> RECORDS TO USE
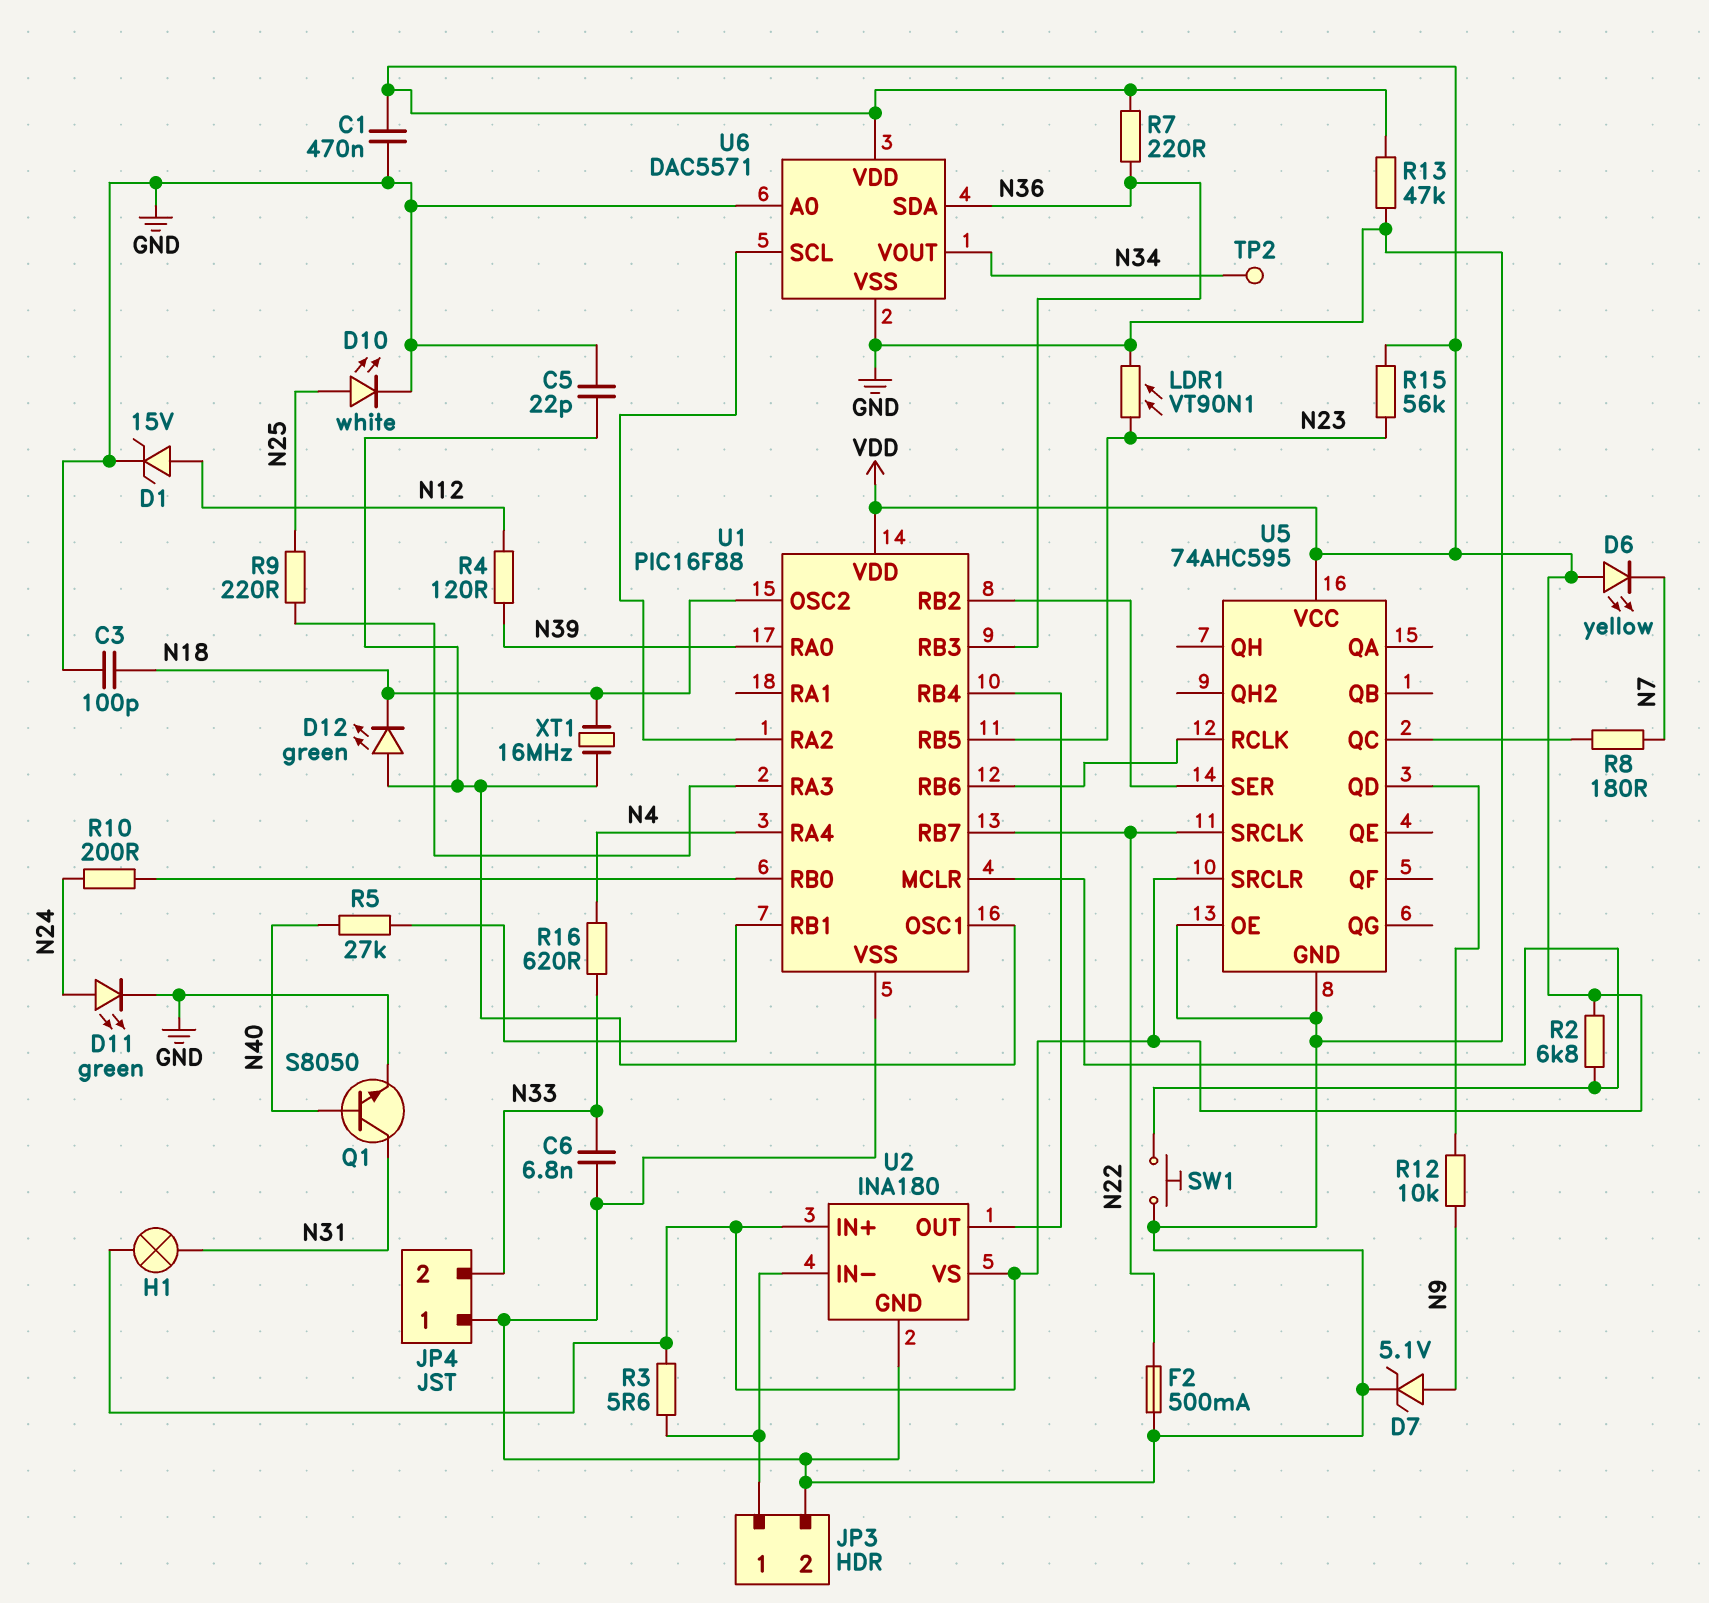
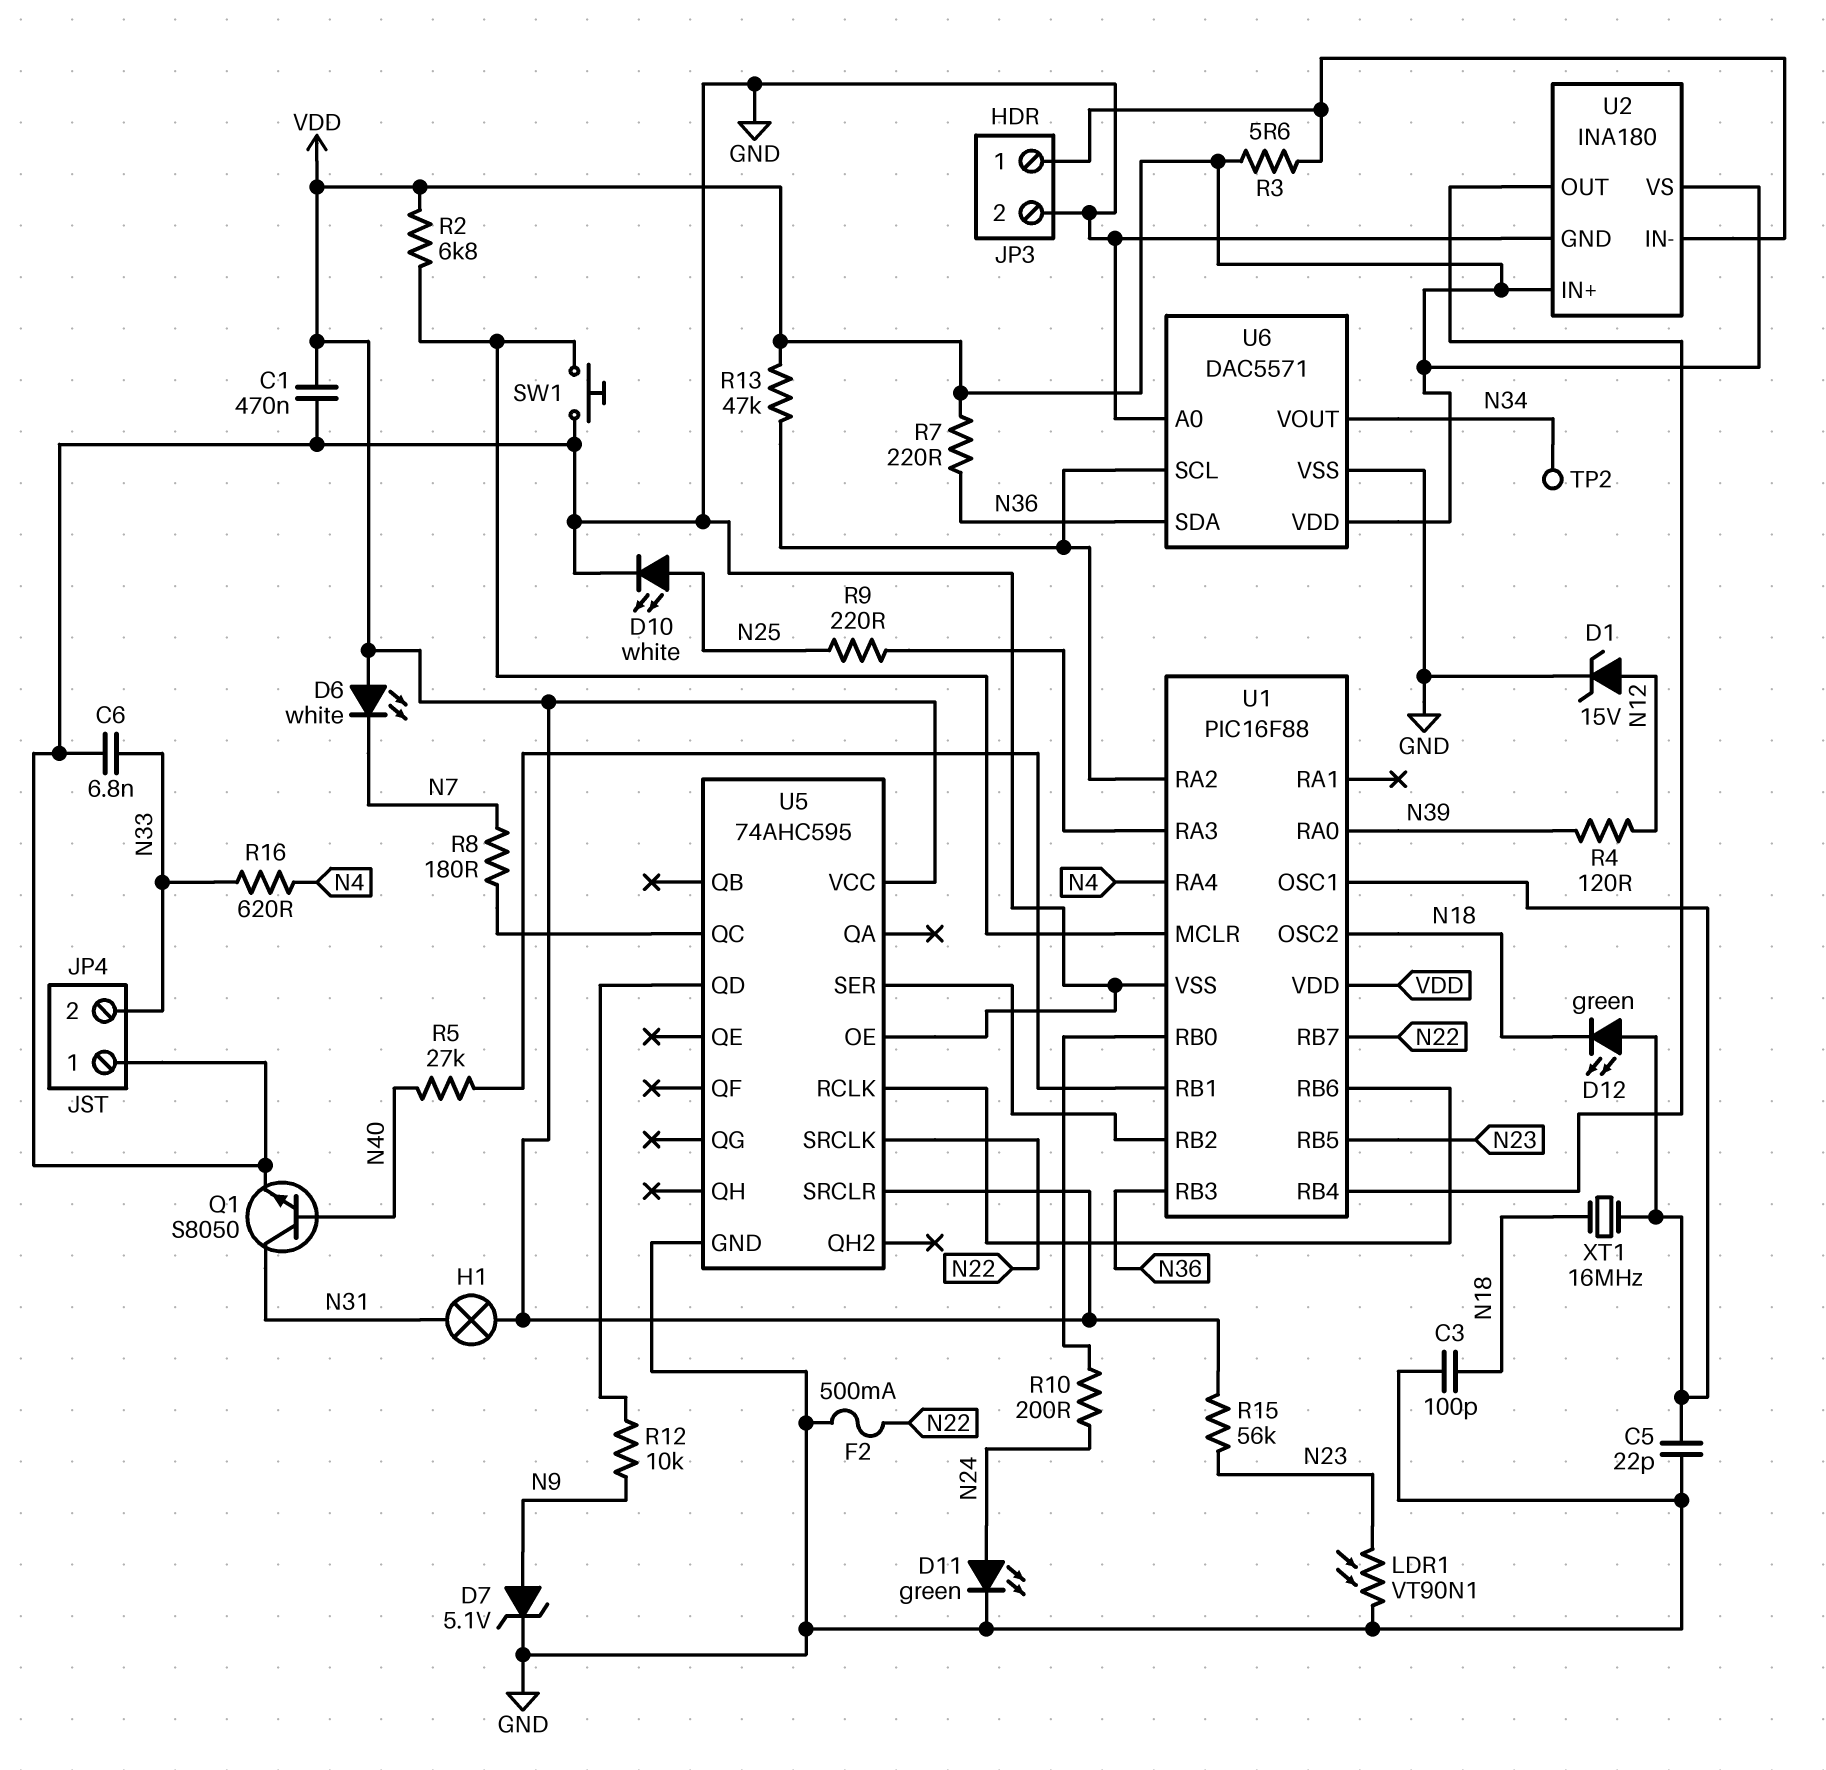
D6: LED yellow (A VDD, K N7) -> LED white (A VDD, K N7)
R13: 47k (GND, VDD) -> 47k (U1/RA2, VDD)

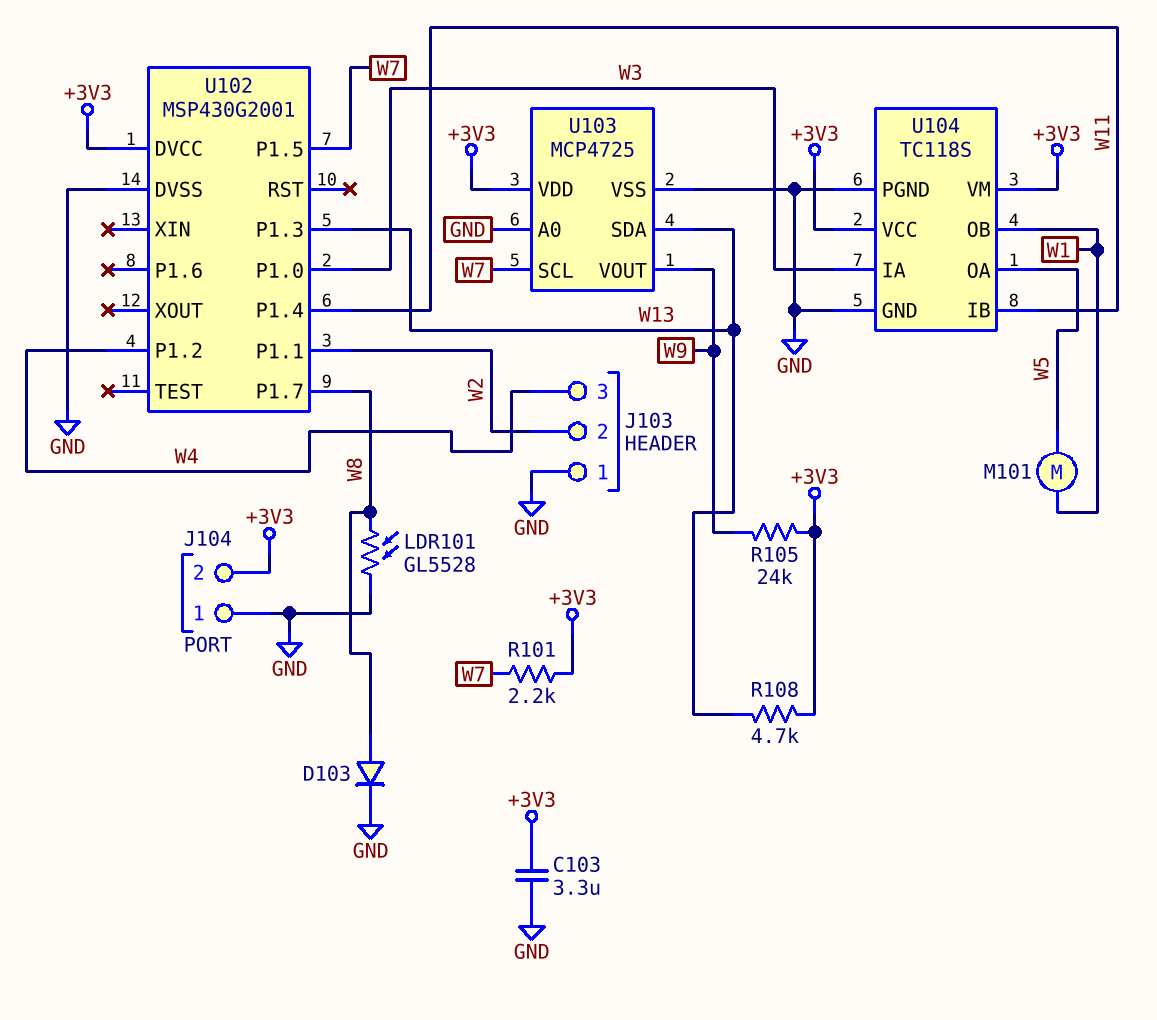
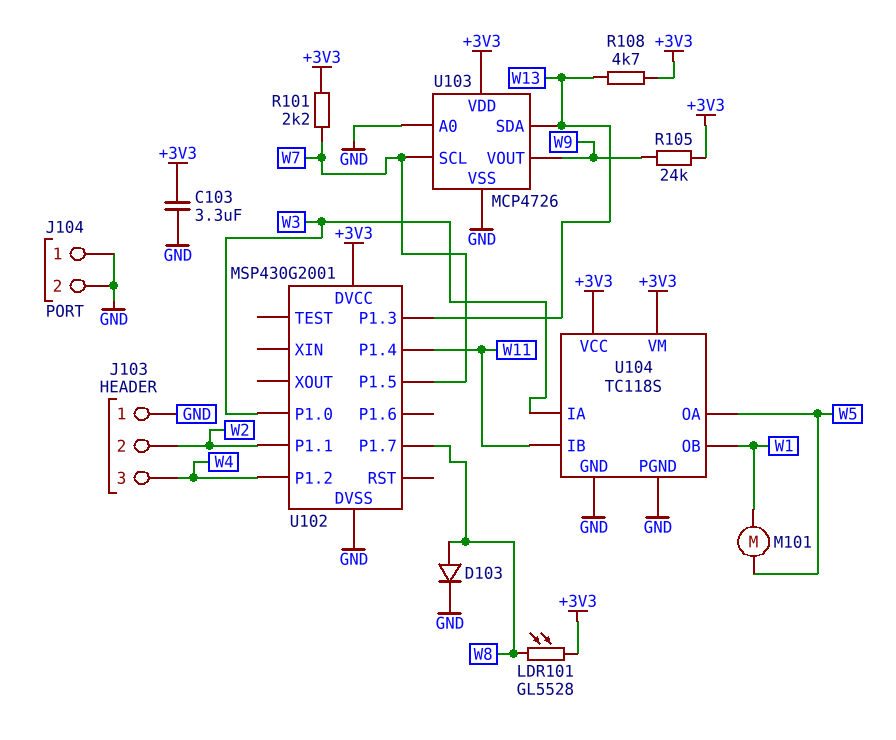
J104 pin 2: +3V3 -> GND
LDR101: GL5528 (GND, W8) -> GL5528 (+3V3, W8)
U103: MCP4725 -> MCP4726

> WHAT THE TASK ASKS
What is needed is the listing above, repeated verbatim, without its images.

> EXERCISE RESPONSE
D6: LED yellow (A VDD, K N7) -> LED white (A VDD, K N7)
R13: 47k (GND, VDD) -> 47k (U1/RA2, VDD)

J104 pin 2: +3V3 -> GND
LDR101: GL5528 (GND, W8) -> GL5528 (+3V3, W8)
U103: MCP4725 -> MCP4726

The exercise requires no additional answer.